▸ TASK STATEMENT
Below is a listing from which only part is wanted; return exactly the lines from the one with "camera: 20 degrees left, 10 degrees up" up to and including the one with "none -> red flower pot [715,459,787,535]".

▸ PROVIDED DATA
···

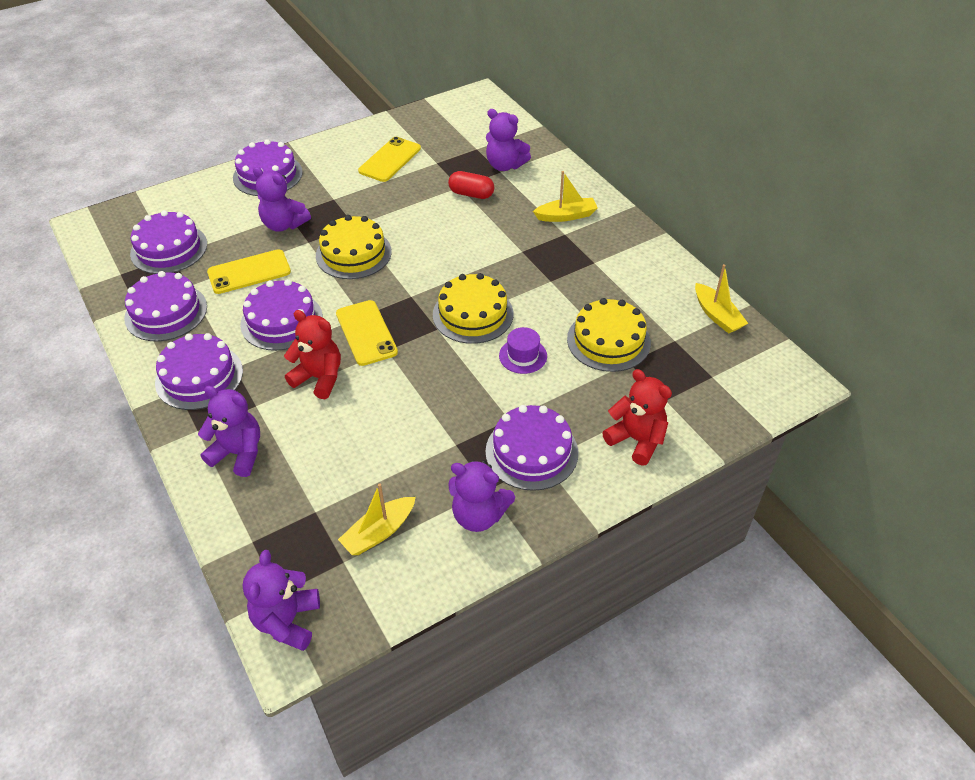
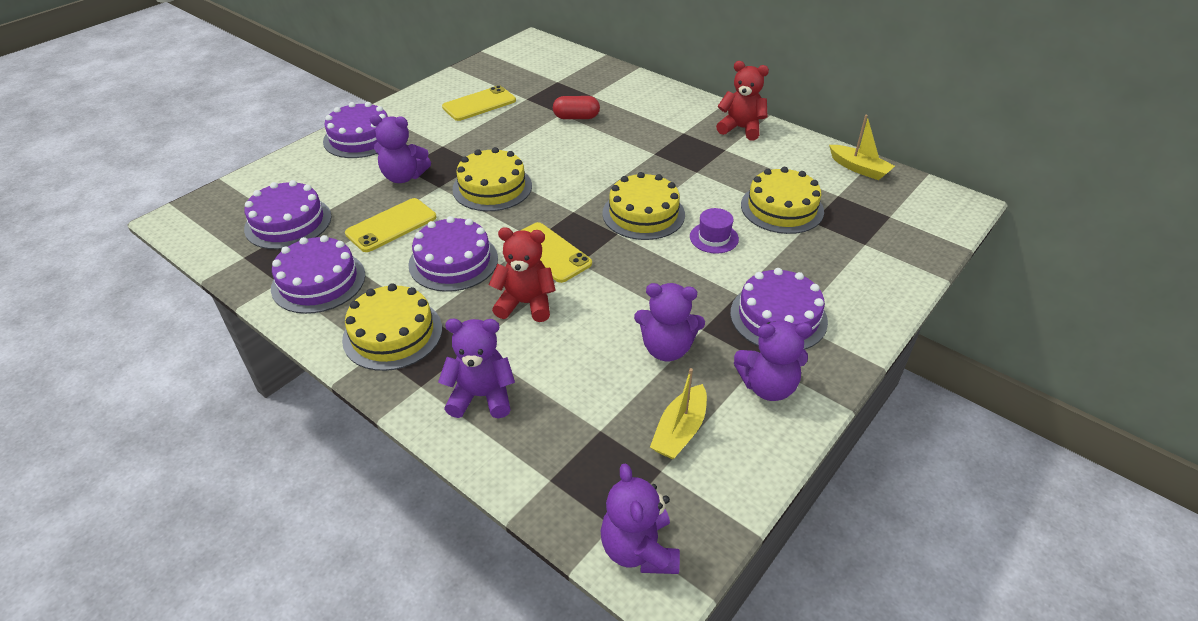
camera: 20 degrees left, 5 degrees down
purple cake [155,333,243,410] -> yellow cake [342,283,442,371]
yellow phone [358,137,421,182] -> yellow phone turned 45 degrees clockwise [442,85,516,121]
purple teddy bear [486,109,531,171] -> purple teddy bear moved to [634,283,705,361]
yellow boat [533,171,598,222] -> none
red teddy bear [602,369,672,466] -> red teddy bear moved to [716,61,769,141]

···

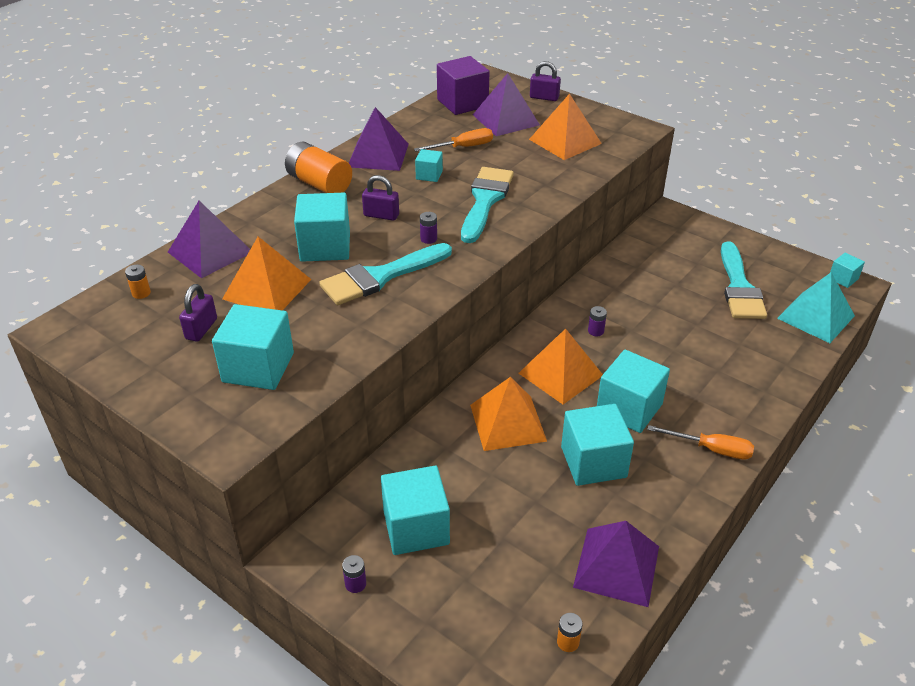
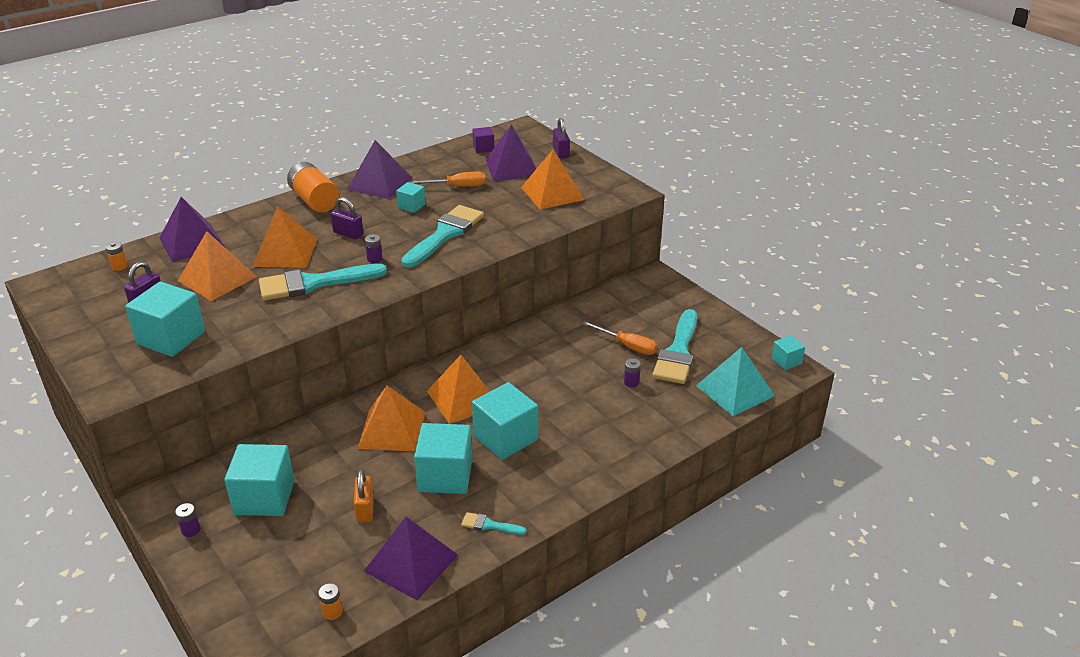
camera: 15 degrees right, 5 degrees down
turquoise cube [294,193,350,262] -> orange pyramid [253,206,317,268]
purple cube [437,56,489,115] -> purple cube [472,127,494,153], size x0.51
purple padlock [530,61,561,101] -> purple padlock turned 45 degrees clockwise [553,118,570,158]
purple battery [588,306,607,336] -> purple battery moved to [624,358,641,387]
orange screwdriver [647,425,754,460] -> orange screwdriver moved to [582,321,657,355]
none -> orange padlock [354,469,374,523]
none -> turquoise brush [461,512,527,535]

···

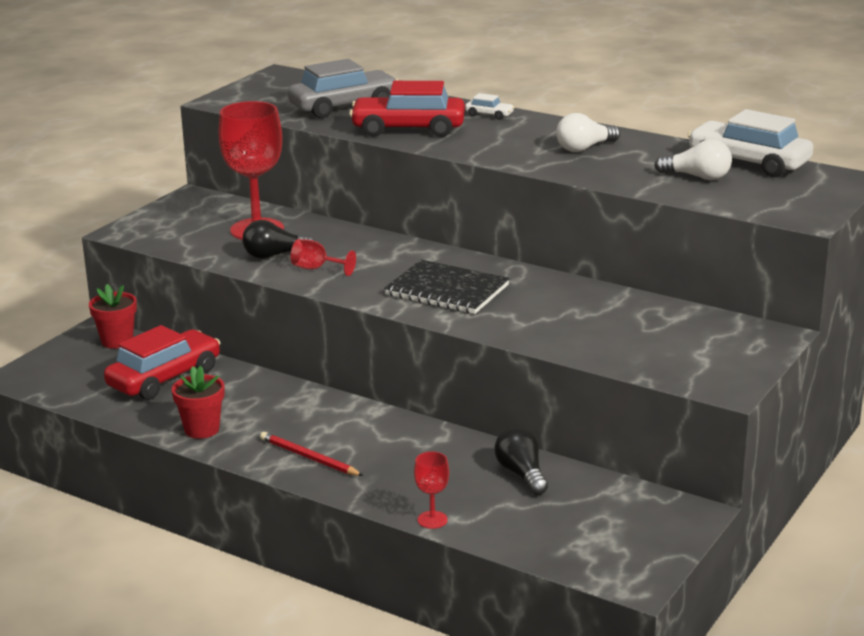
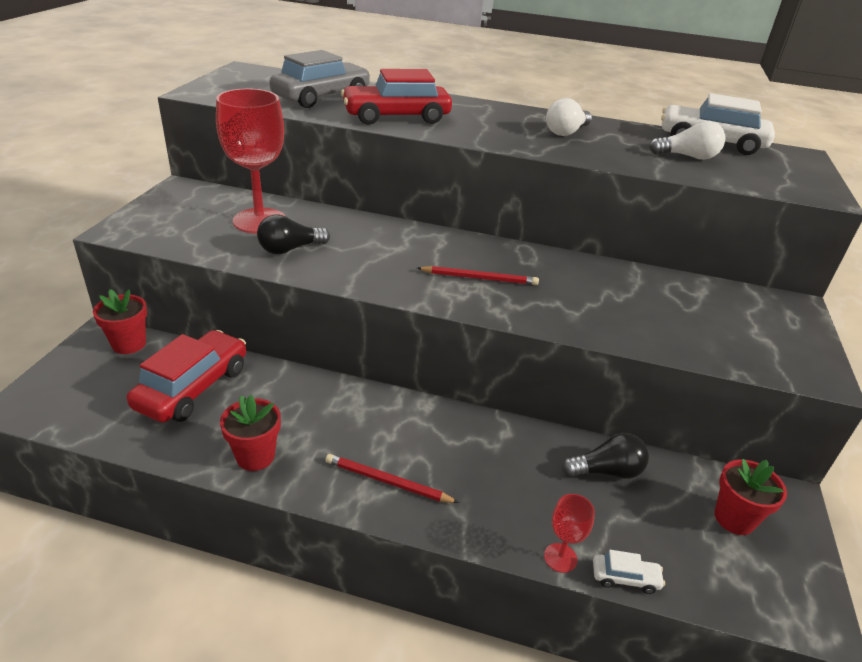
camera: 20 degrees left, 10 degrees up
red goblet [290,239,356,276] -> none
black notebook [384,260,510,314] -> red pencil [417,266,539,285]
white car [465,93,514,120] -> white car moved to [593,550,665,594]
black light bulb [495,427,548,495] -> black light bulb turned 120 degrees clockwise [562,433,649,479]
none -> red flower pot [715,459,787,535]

···

▸ ANSWER BOX
camera: 20 degrees left, 10 degrees up
red goblet [290,239,356,276] -> none
black notebook [384,260,510,314] -> red pencil [417,266,539,285]
white car [465,93,514,120] -> white car moved to [593,550,665,594]
black light bulb [495,427,548,495] -> black light bulb turned 120 degrees clockwise [562,433,649,479]
none -> red flower pot [715,459,787,535]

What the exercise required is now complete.